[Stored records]
________

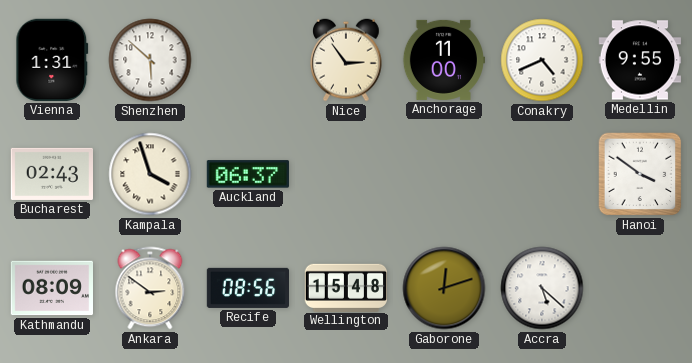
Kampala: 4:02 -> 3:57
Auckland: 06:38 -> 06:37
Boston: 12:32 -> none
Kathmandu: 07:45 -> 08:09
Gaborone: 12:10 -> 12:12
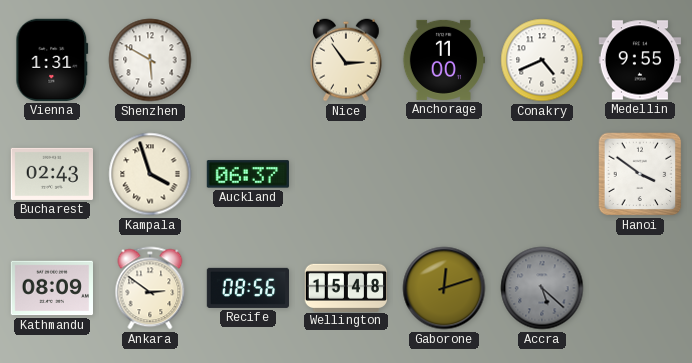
Shenzhen: 5:52 -> 5:50
Accra dial: white -> grey
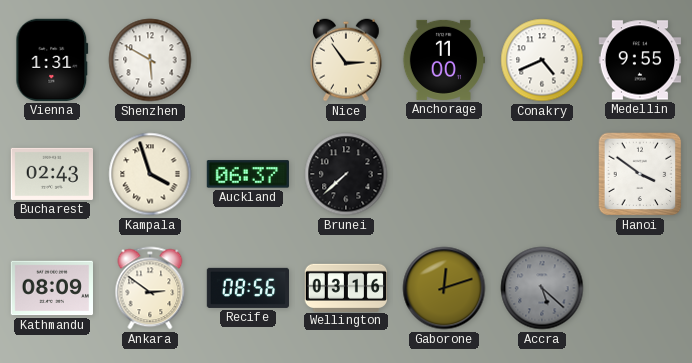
Brunei: none -> 7:38
Wellington: 15:48 -> 03:16
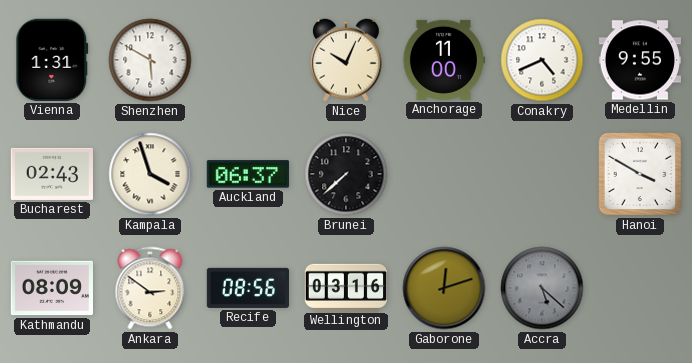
Nice: 2:54 -> 10:04
Hanoi: 3:51 -> 3:50
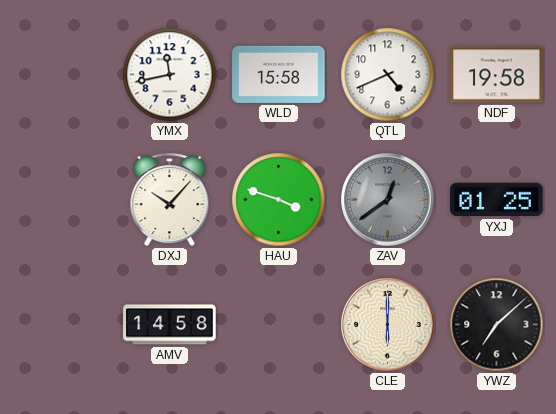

________

### Instructions to follow:
Copy every line of the listing above word for word, but leave out the picture lines.

### Output of the exercise:
Kampala: 4:02 -> 3:57
Auckland: 06:38 -> 06:37
Boston: 12:32 -> none
Kathmandu: 07:45 -> 08:09
Gaborone: 12:10 -> 12:12
Shenzhen: 5:52 -> 5:50
Accra dial: white -> grey
Brunei: none -> 7:38
Wellington: 15:48 -> 03:16
Nice: 2:54 -> 10:04
Hanoi: 3:51 -> 3:50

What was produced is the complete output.